● Work order
Find every line with the string "grey" in the material below and copy it.

BEGIN Records for the exercise

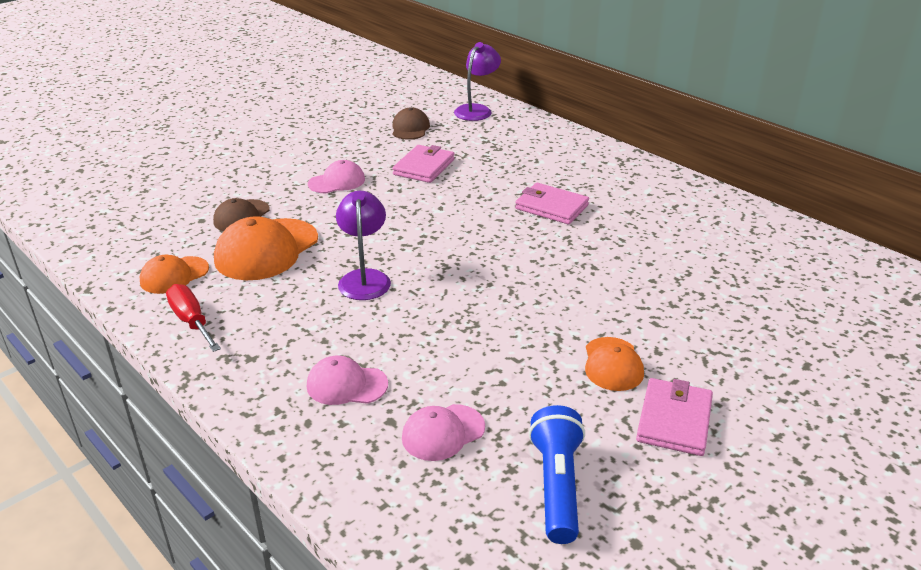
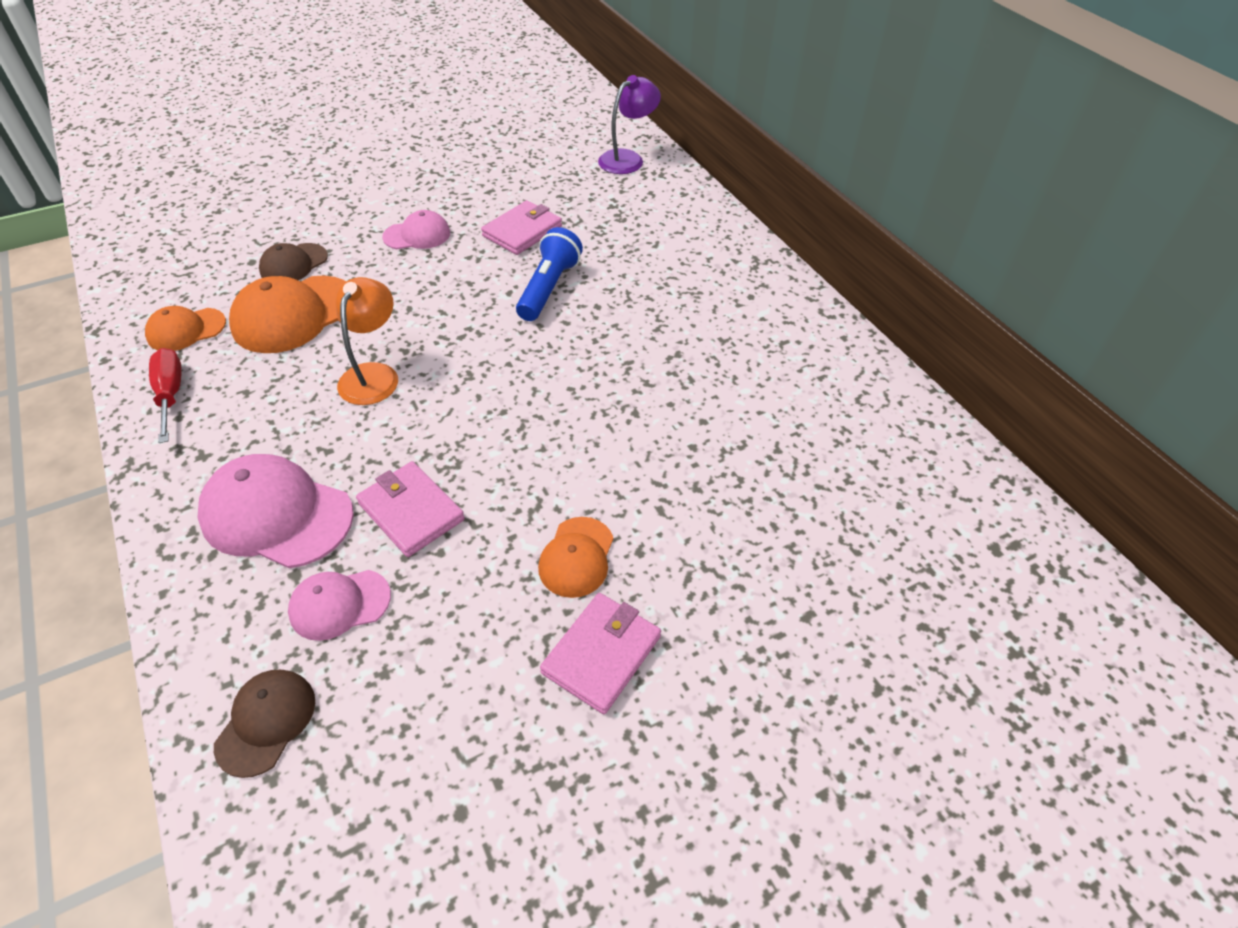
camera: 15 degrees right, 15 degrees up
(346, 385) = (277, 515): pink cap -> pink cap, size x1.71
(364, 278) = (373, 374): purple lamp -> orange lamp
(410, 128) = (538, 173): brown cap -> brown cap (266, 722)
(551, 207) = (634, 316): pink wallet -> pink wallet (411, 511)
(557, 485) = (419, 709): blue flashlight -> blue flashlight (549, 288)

END Records for the exercise
BEGIN Records for the exercise

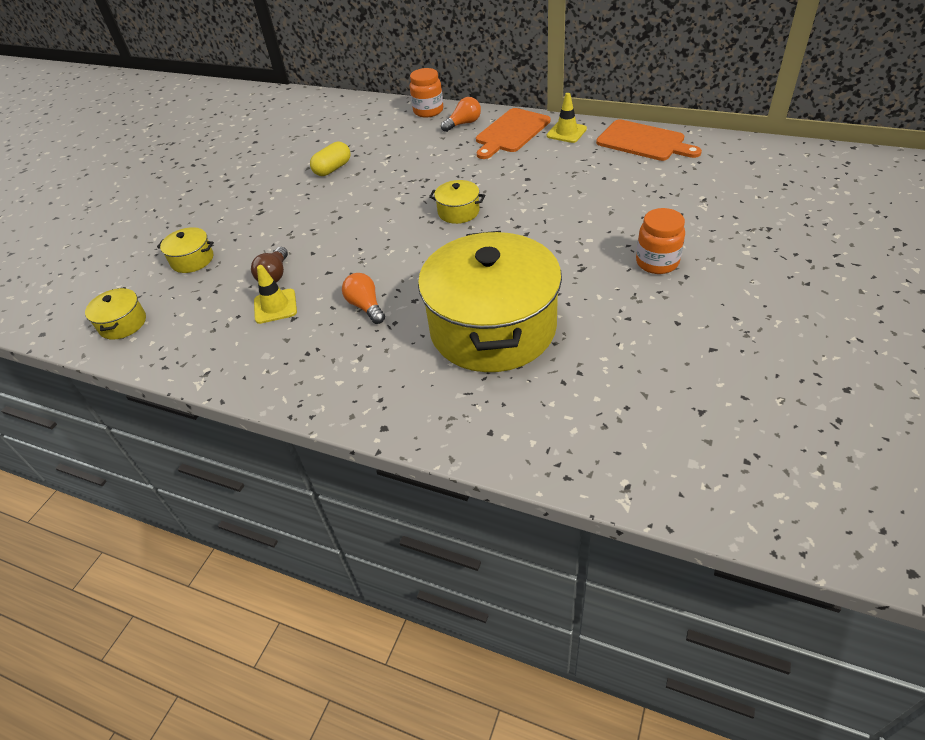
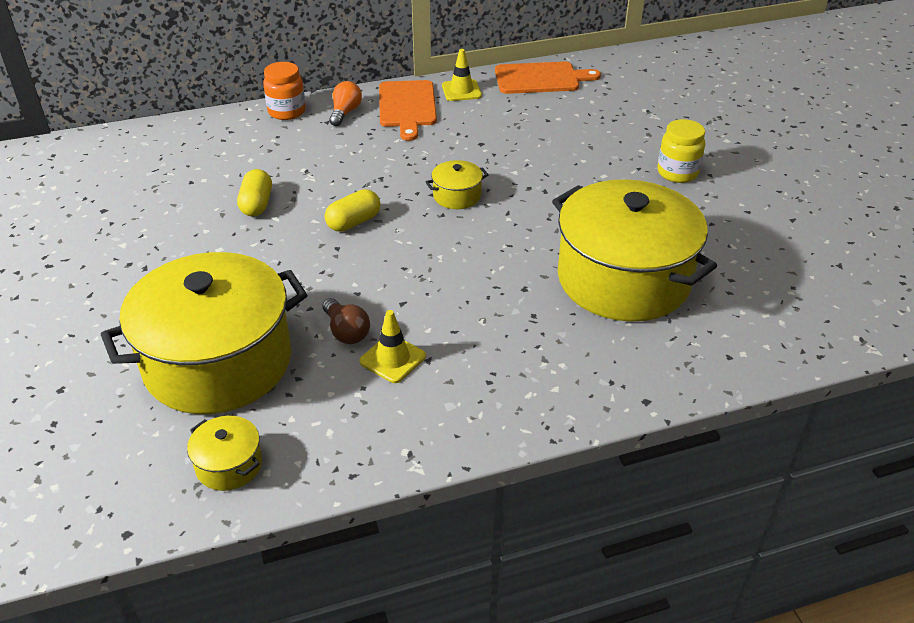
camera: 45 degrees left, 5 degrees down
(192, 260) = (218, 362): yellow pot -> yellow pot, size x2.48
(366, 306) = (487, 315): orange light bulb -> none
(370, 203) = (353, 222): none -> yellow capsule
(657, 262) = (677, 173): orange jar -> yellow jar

END Records for the exercise
BEGIN Records for the exercise

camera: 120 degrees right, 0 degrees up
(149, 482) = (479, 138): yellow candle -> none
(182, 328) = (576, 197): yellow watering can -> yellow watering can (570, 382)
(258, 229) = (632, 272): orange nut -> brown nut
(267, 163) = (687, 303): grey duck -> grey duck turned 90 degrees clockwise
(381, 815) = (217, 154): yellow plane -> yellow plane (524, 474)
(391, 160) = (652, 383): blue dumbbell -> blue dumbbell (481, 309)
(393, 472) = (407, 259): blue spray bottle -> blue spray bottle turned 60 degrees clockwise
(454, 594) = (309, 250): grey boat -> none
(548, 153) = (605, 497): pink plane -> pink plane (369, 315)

END Records for the exercise

● Task output
(267, 163) = (687, 303): grey duck -> grey duck turned 90 degrees clockwise
(454, 594) = (309, 250): grey boat -> none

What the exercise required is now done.